Please update the rows below by replacing "basketball" with "soccer ball" everywhere it appears and leaving everything else unchanged. Leave the pictures out of your answer.
++++ INFORMATION SHOWN
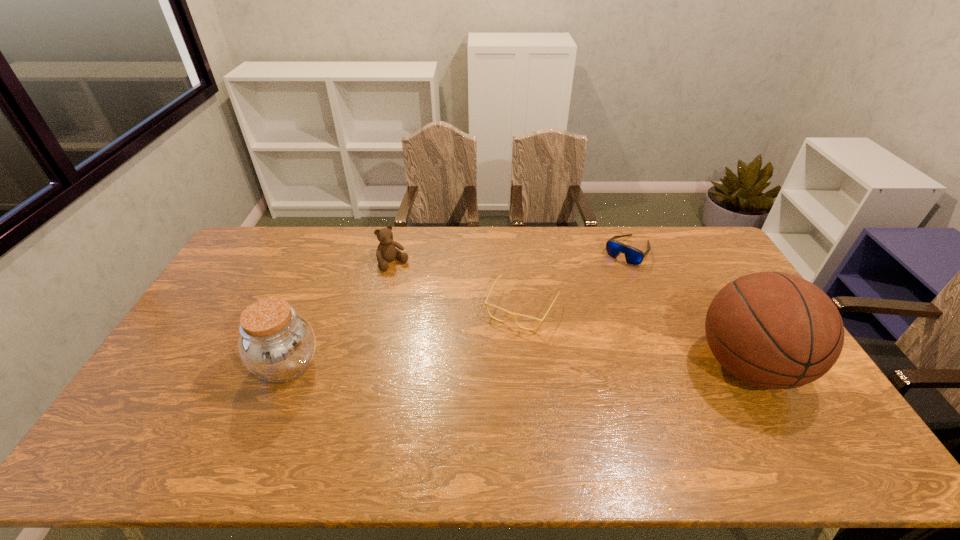
I want to click on free space between the basketball and the jar, so click(x=517, y=365).

Where is `blank region between the spectacles and the second tallest object`? blank region between the spectacles and the second tallest object is located at coordinates (404, 336).

I want to click on vacant area that lies between the third shortest object and the fourth shortest object, so click(x=340, y=314).

Image resolution: width=960 pixels, height=540 pixels. Find the location of `unoccupied position between the fourth tallest object and the third tallest object`. unoccupied position between the fourth tallest object and the third tallest object is located at coordinates (511, 256).

Where is `free space that is in between the basketball and the sunglasses`? The image size is (960, 540). free space that is in between the basketball and the sunglasses is located at coordinates (688, 308).

Locate an element on the screen. free spot between the teddy bear and the jar is located at coordinates tap(340, 314).

Image resolution: width=960 pixels, height=540 pixels. What are the coordinates of `empty space between the jar and the basketball` in the screenshot? It's located at (517, 365).

Where is `vacant space that is in between the basketball and the second shortest object`? This screenshot has height=540, width=960. vacant space that is in between the basketball and the second shortest object is located at coordinates (688, 308).

Point out which object is positioned as the nearest to the fourth object from right to left. Please provide its 2D coordinates. Your answer should be formatted as a tuple, i.e. [(x, y)], where the tuple contains the x and y coordinates of a point satisfying the conditions above.

[(509, 313)]

The image size is (960, 540). I want to click on the closest object to the leftmost object, so click(386, 251).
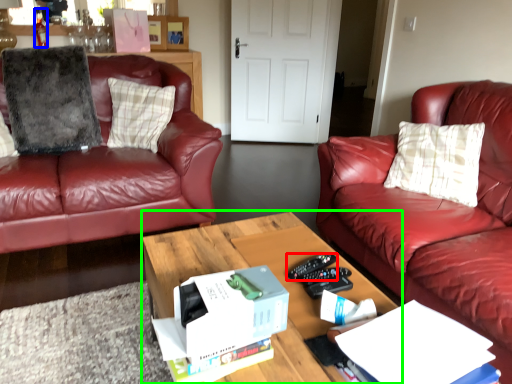
Question: Which object is the closest to the remote control (highlighted by a red box)? Choose among these: bottle (highlighted by a blue box) or coffee table (highlighted by a green box).

Choices:
 (A) bottle
 (B) coffee table

Answer: (B)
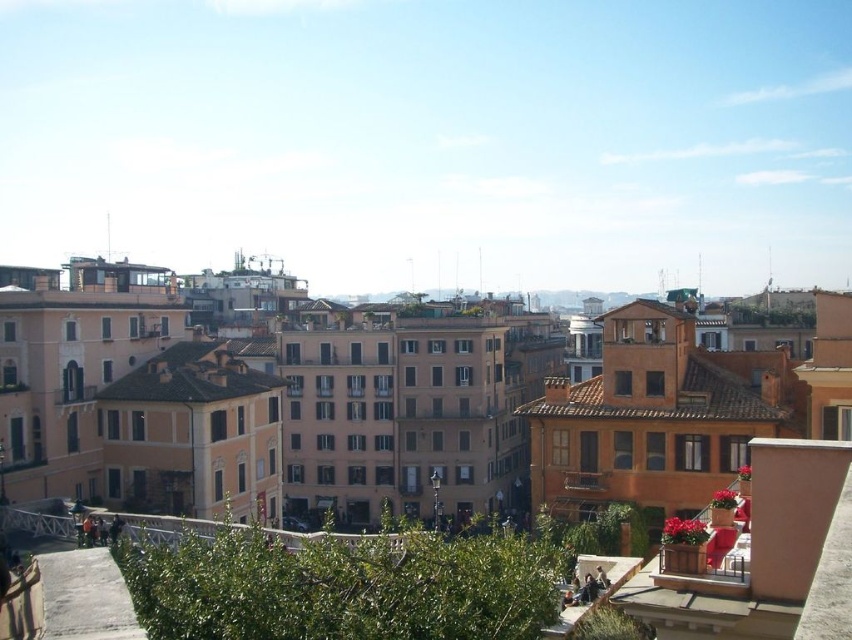
Between wooden planter at lower right and white metal railing at center, which one appears on the left side from the viewer's perspective?

white metal railing at center

Does wooden planter at lower right lie behind white metal railing at center?

No.

Is point (730, 490) positioned after point (186, 524)?

No, it is not.

At what (x,y) coordinates should I click in order to perform the action: click on wooden planter at lower right. Please return your answer as a coordinate pair (x, y). Image resolution: width=852 pixels, height=640 pixels. Looking at the image, I should click on (709, 545).

Which is behind, point (134, 538) or point (597, 481)?

Positioned behind is point (597, 481).

Can you confirm if white metal railing at center is taller than wooden at center?

Correct, white metal railing at center is much taller as wooden at center.

Find the location of a particular element. white metal railing at center is located at coordinates (167, 528).

The width and height of the screenshot is (852, 640). I want to click on white metal railing at center, so click(x=167, y=528).

Can you confirm if wooden planter at lower right is taller than wooden at center?

Yes, wooden planter at lower right is taller than wooden at center.

What do you see at coordinates (709, 545) in the screenshot? Image resolution: width=852 pixels, height=640 pixels. I see `wooden planter at lower right` at bounding box center [709, 545].

Which is behind, point (741, 534) or point (571, 484)?

Point (571, 484)

Find the location of a particular element. Image resolution: width=852 pixels, height=640 pixels. wooden planter at lower right is located at coordinates (709, 545).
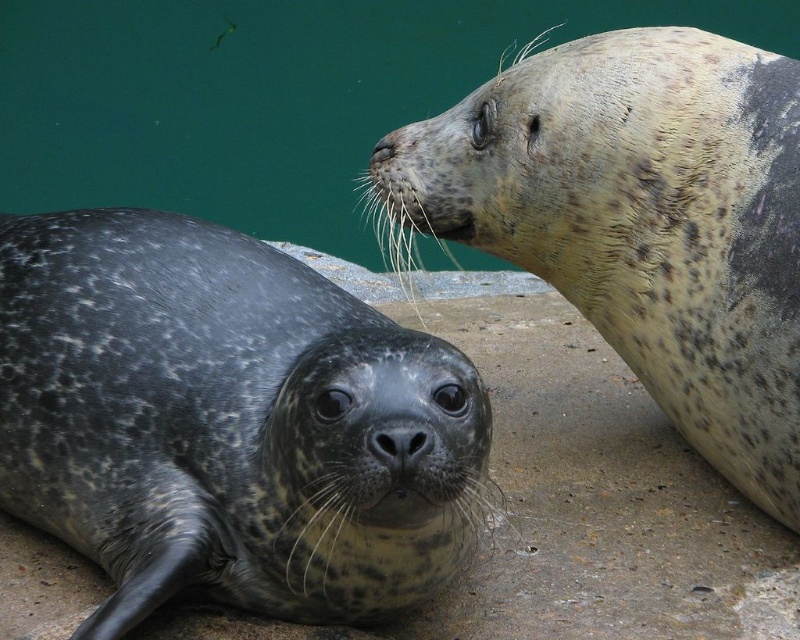
Question: Among these objects, which one is nearest to the camera?

Choices:
 (A) gray matte nose at upper center
 (B) speckled fur seal at upper right
 (C) spotted fur seal at lower left

Answer: (C)

Question: Among these objects, which one is farthest from the camera?

Choices:
 (A) speckled fur seal at upper right
 (B) gray matte nose at upper center
 (C) spotted fur seal at lower left

Answer: (B)

Question: Considering the real-world distances, which object is closest to the speckled fur seal at upper right?

Choices:
 (A) spotted fur seal at lower left
 (B) black matte nose at center
 (C) matte gray seal at upper center
 (D) gray matte nose at upper center

Answer: (D)

Question: Can you confirm if spotted fur seal at lower left is positioned to the left of gray matte nose at upper center?

Choices:
 (A) yes
 (B) no

Answer: (A)

Question: Is speckled fur seal at upper right to the right of black matte nose at center from the viewer's perspective?

Choices:
 (A) yes
 (B) no

Answer: (A)

Question: Can you confirm if black matte nose at center is wider than gray matte nose at upper center?

Choices:
 (A) no
 (B) yes

Answer: (B)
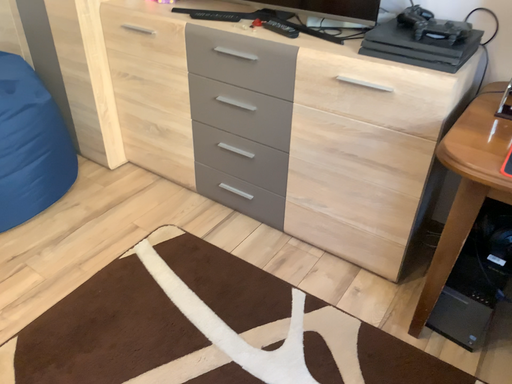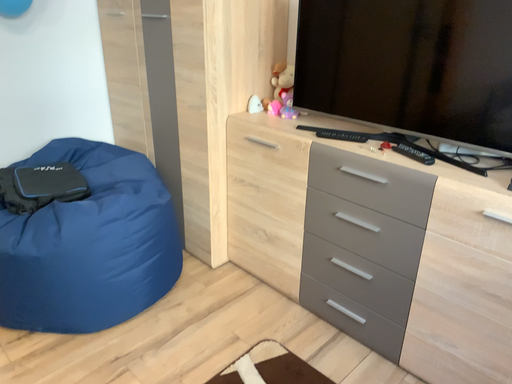
Question: Which way did the camera rotate in the video?

Choices:
 (A) rotated upward
 (B) rotated downward

Answer: (A)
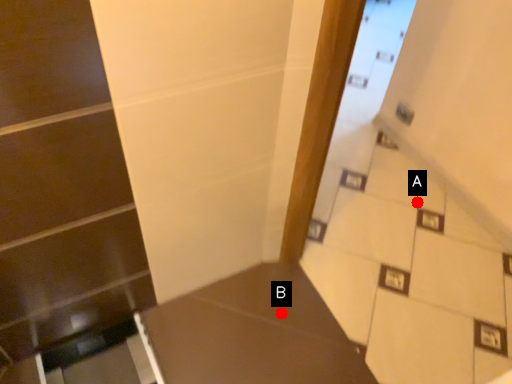
Question: Two points are circled on the image, labeled by A and B beside each circle. Which point is closer to the camera taking this photo?

Choices:
 (A) A is closer
 (B) B is closer

Answer: (B)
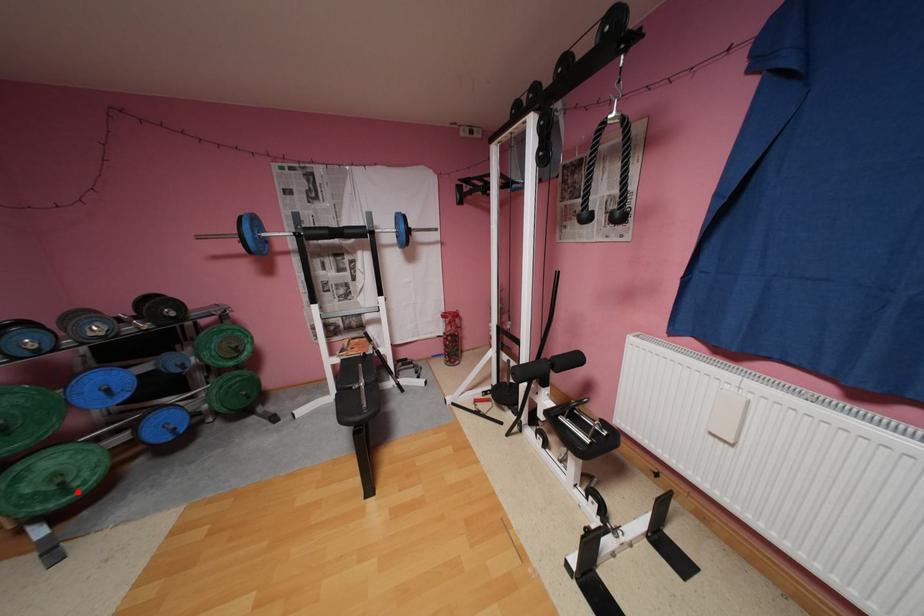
++++++++
TASK ANSWER:
I want to click on free space between the soccer ball and the jar, so click(x=517, y=365).

Where is `blank region between the spectacles and the second tallest object`? blank region between the spectacles and the second tallest object is located at coordinates (404, 336).

I want to click on vacant area that lies between the third shortest object and the fourth shortest object, so click(x=340, y=314).

Image resolution: width=960 pixels, height=540 pixels. Find the location of `unoccupied position between the fourth tallest object and the third tallest object`. unoccupied position between the fourth tallest object and the third tallest object is located at coordinates (511, 256).

Where is `free space that is in between the soccer ball and the sunglasses`? The image size is (960, 540). free space that is in between the soccer ball and the sunglasses is located at coordinates (688, 308).

Locate an element on the screen. free spot between the teddy bear and the jar is located at coordinates tap(340, 314).

Image resolution: width=960 pixels, height=540 pixels. What are the coordinates of `empty space between the jar and the soccer ball` in the screenshot? It's located at (517, 365).

Where is `vacant space that is in between the soccer ball and the second shortest object`? This screenshot has height=540, width=960. vacant space that is in between the soccer ball and the second shortest object is located at coordinates (688, 308).

Point out which object is positioned as the nearest to the fourth object from right to left. Please provide its 2D coordinates. Your answer should be formatted as a tuple, i.e. [(x, y)], where the tuple contains the x and y coordinates of a point satisfying the conditions above.

[(509, 313)]

The image size is (960, 540). I want to click on the closest object to the leftmost object, so click(386, 251).
Question: Which object is the closest to the remote control (highlighted by a red box)? Choose among these: bottle (highlighted by a blue box) or coffee table (highlighted by a green box).

Choices:
 (A) bottle
 (B) coffee table

Answer: (B)
Between wooden planter at lower right and white metal railing at center, which one appears on the left side from the viewer's perspective?

white metal railing at center

Does wooden planter at lower right lie behind white metal railing at center?

No.

Is point (730, 490) positioned after point (186, 524)?

No, it is not.

At what (x,y) coordinates should I click in order to perform the action: click on wooden planter at lower right. Please return your answer as a coordinate pair (x, y). Image resolution: width=852 pixels, height=640 pixels. Looking at the image, I should click on (709, 545).

Which is behind, point (134, 538) or point (597, 481)?

Positioned behind is point (597, 481).

Can you confirm if white metal railing at center is taller than wooden at center?

Correct, white metal railing at center is much taller as wooden at center.

Find the location of a particular element. white metal railing at center is located at coordinates (167, 528).

The width and height of the screenshot is (852, 640). I want to click on white metal railing at center, so click(x=167, y=528).

Can you confirm if wooden planter at lower right is taller than wooden at center?

Yes, wooden planter at lower right is taller than wooden at center.

What do you see at coordinates (709, 545) in the screenshot? Image resolution: width=852 pixels, height=640 pixels. I see `wooden planter at lower right` at bounding box center [709, 545].

Which is behind, point (741, 534) or point (571, 484)?

Point (571, 484)

Find the location of a particular element. Image resolution: width=852 pixels, height=640 pixels. wooden planter at lower right is located at coordinates (709, 545).
Question: Among these objects, which one is nearest to the camera?

Choices:
 (A) gray matte nose at upper center
 (B) speckled fur seal at upper right
 (C) spotted fur seal at lower left

Answer: (C)

Question: Among these objects, which one is farthest from the camera?

Choices:
 (A) speckled fur seal at upper right
 (B) gray matte nose at upper center
 (C) spotted fur seal at lower left

Answer: (B)

Question: Considering the real-world distances, which object is closest to the speckled fur seal at upper right?

Choices:
 (A) spotted fur seal at lower left
 (B) black matte nose at center
 (C) matte gray seal at upper center
 (D) gray matte nose at upper center

Answer: (D)

Question: Can you confirm if spotted fur seal at lower left is positioned to the left of gray matte nose at upper center?

Choices:
 (A) yes
 (B) no

Answer: (A)

Question: Is speckled fur seal at upper right to the right of black matte nose at center from the viewer's perspective?

Choices:
 (A) yes
 (B) no

Answer: (A)

Question: Can you confirm if black matte nose at center is wider than gray matte nose at upper center?

Choices:
 (A) no
 (B) yes

Answer: (B)
Question: Which way did the camera rotate in the video?

Choices:
 (A) rotated upward
 (B) rotated downward

Answer: (A)
Question: Two points are circled on the image, labeled by A and B beside each circle. Which point is closer to the camera taking this photo?

Choices:
 (A) A is closer
 (B) B is closer

Answer: (B)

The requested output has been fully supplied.